### SUPPLIED ENTRIES
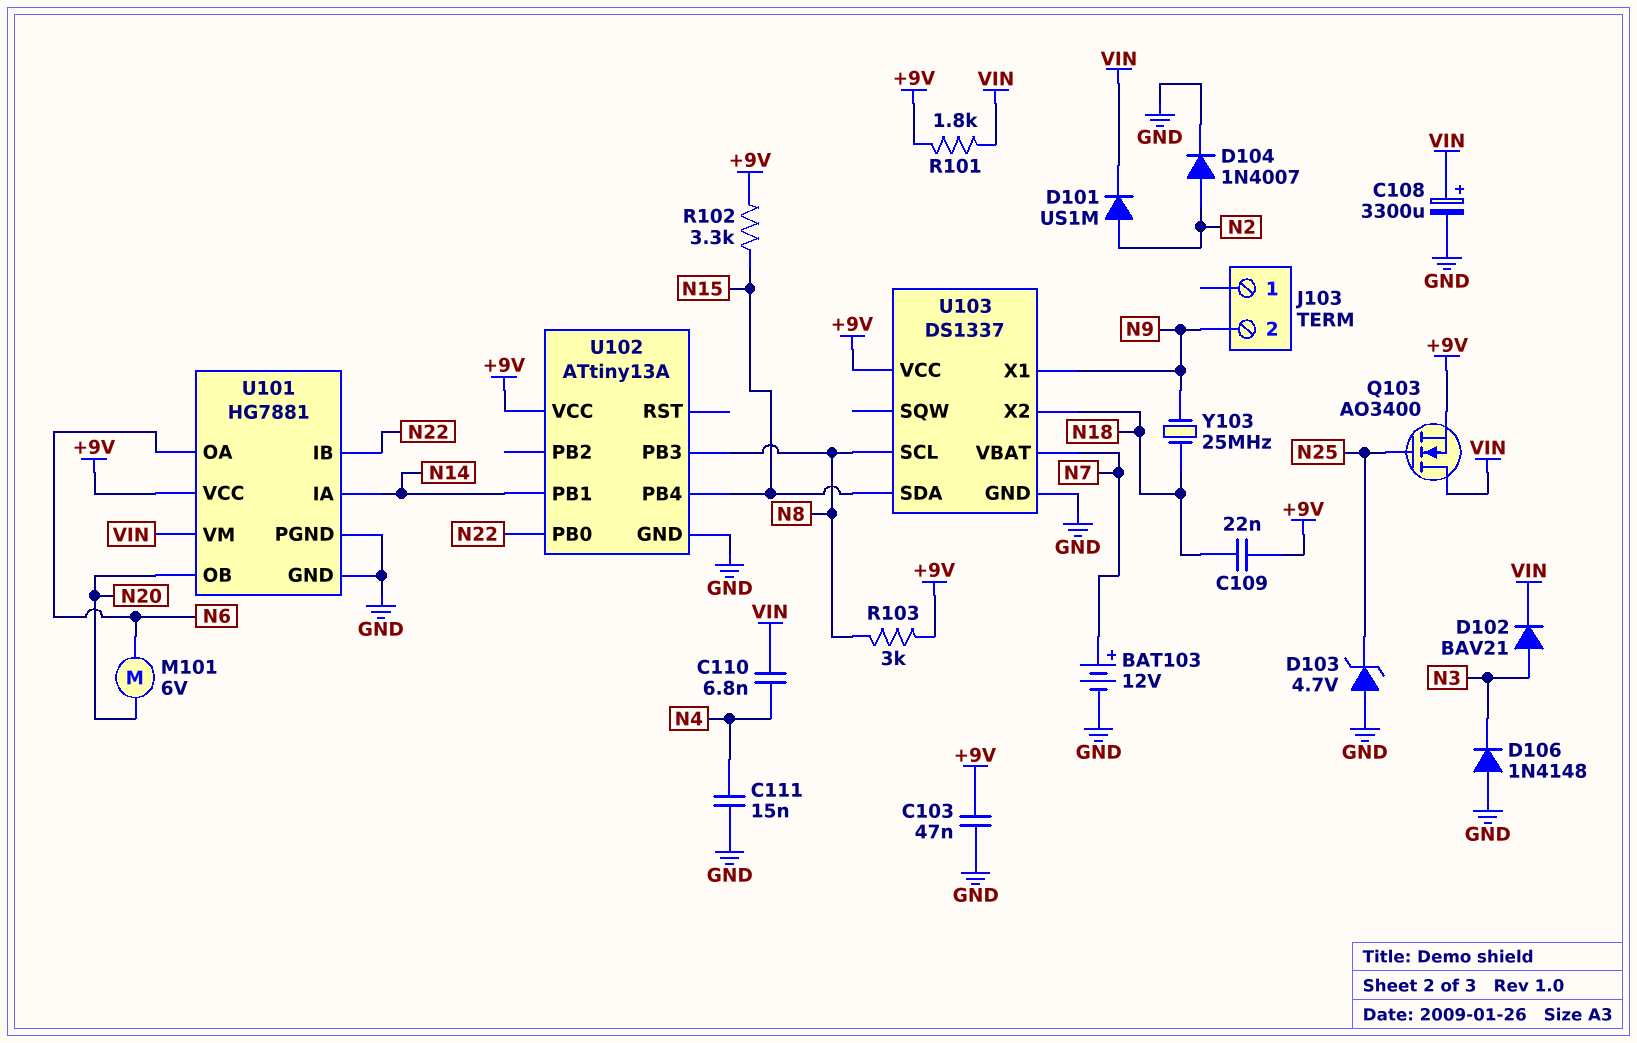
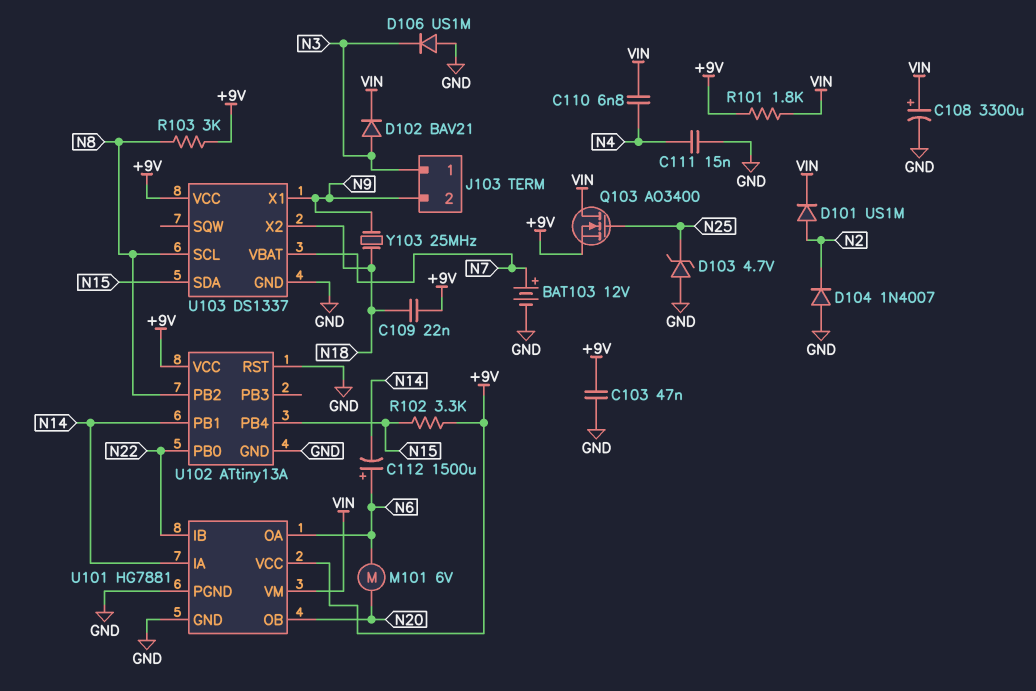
C112: none -> 1500uF (plus N6, minus N14)
D104: diode 1N4007 (A N2, K GND) -> diode 1N4007 (A GND, K N2)
D106: diode 1N4148 (A GND, K N3) -> diode US1M (A GND, K N3)
J103 pin 1: none -> N3
U102 pin PB2: none -> N8
U102 pin PB3: N8 -> none
U102 pin RST: none -> GND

### ACTIVITY
Having removed the pictures, write out the records exactly as they stand.

### RESPONSE BOX
C112: none -> 1500uF (plus N6, minus N14)
D104: diode 1N4007 (A N2, K GND) -> diode 1N4007 (A GND, K N2)
D106: diode 1N4148 (A GND, K N3) -> diode US1M (A GND, K N3)
J103 pin 1: none -> N3
U102 pin PB2: none -> N8
U102 pin PB3: N8 -> none
U102 pin RST: none -> GND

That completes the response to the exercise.